Extracted information:
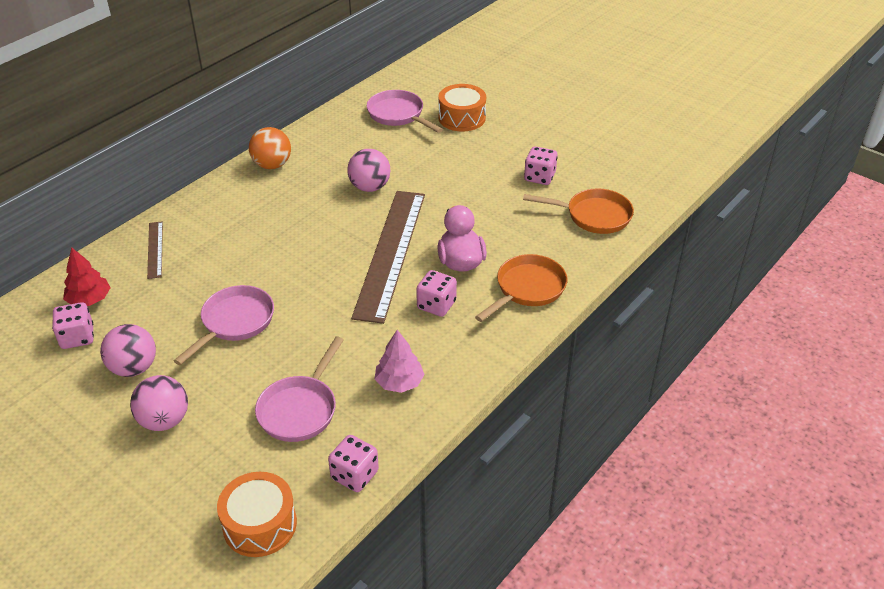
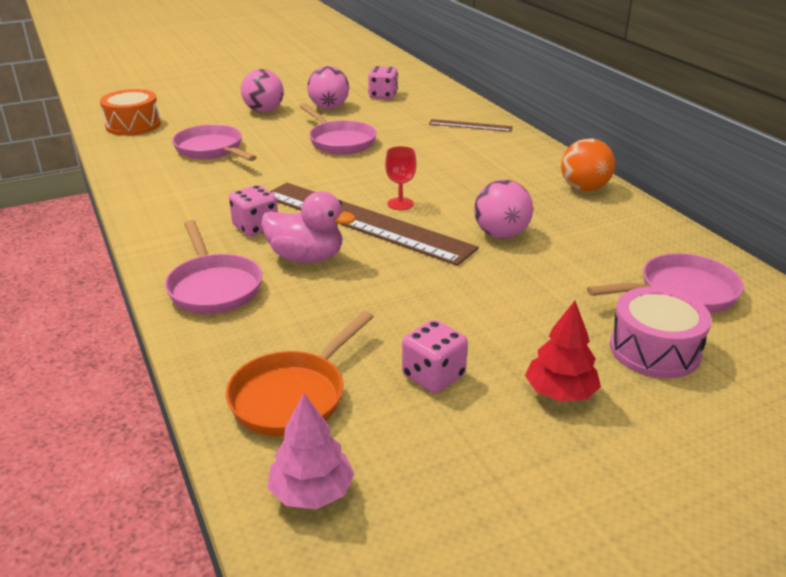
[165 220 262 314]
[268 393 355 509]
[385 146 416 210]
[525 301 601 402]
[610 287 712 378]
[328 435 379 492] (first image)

What you have to do: Starting with the line that contains "[525 301 601 402]", write out each line through the end of the listing, exactly as it appears, and include nothing else.

Worked solution:
[525 301 601 402]
[610 287 712 378]
[328 435 379 492] (first image)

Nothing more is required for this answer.